→ Task to carry out: All lines from the one including "J3 pin 1: NET1 -> AGND" to the bottom of the entries below should be repeated exactly, both ends kept.

====

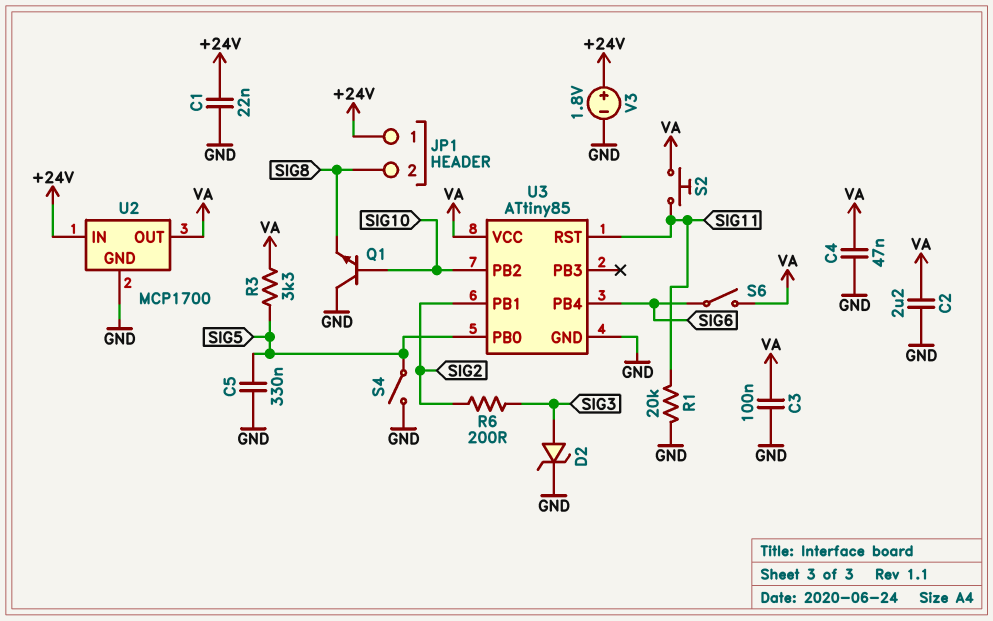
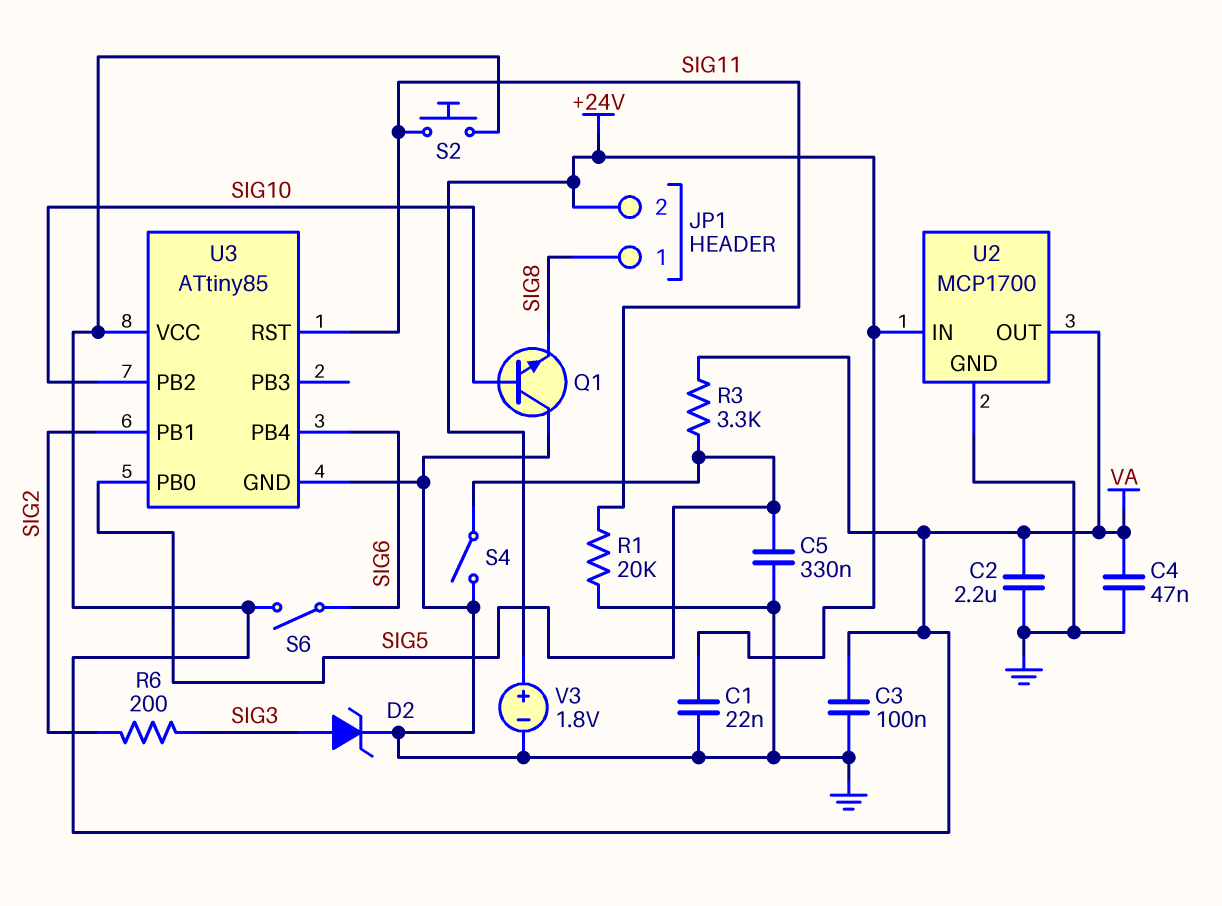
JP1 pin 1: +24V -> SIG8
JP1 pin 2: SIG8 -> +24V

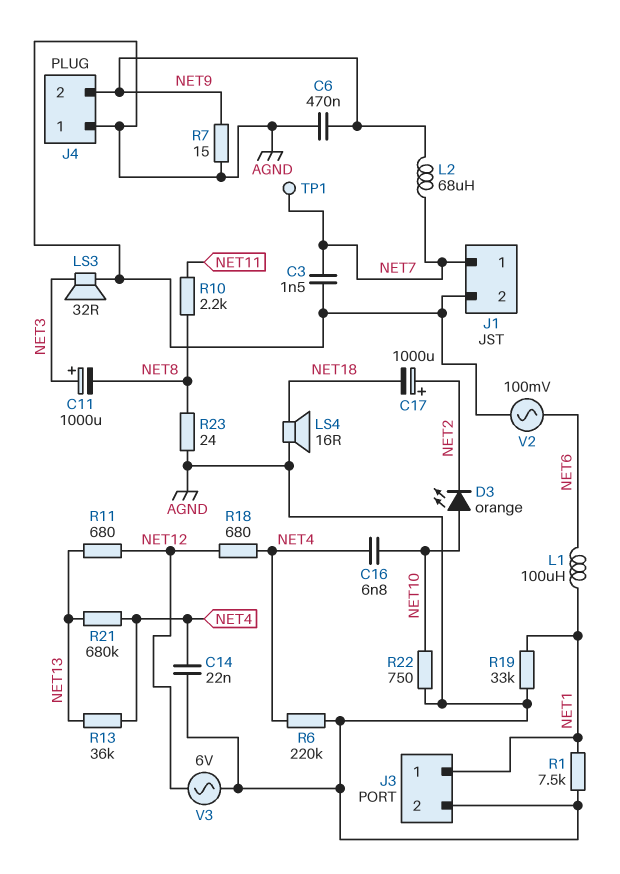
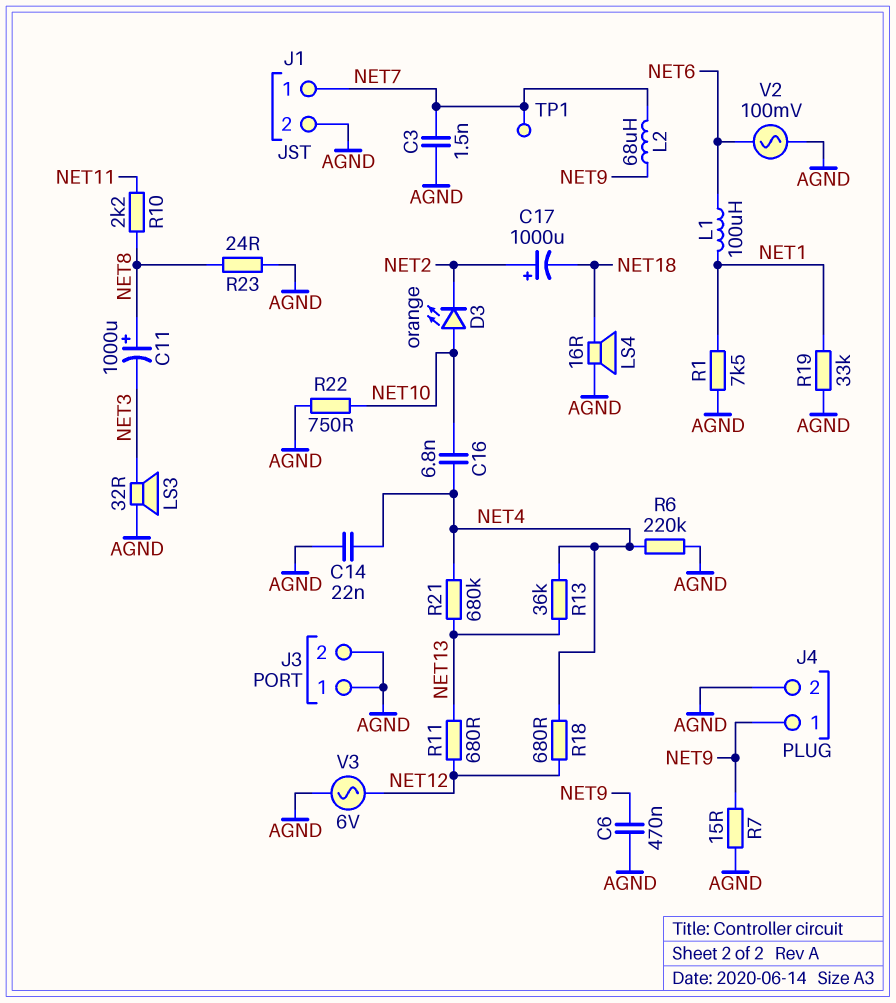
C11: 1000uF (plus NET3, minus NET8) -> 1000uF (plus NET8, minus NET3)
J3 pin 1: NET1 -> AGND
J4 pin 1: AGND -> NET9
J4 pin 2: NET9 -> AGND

====

→ Solved exercise:
J3 pin 1: NET1 -> AGND
J4 pin 1: AGND -> NET9
J4 pin 2: NET9 -> AGND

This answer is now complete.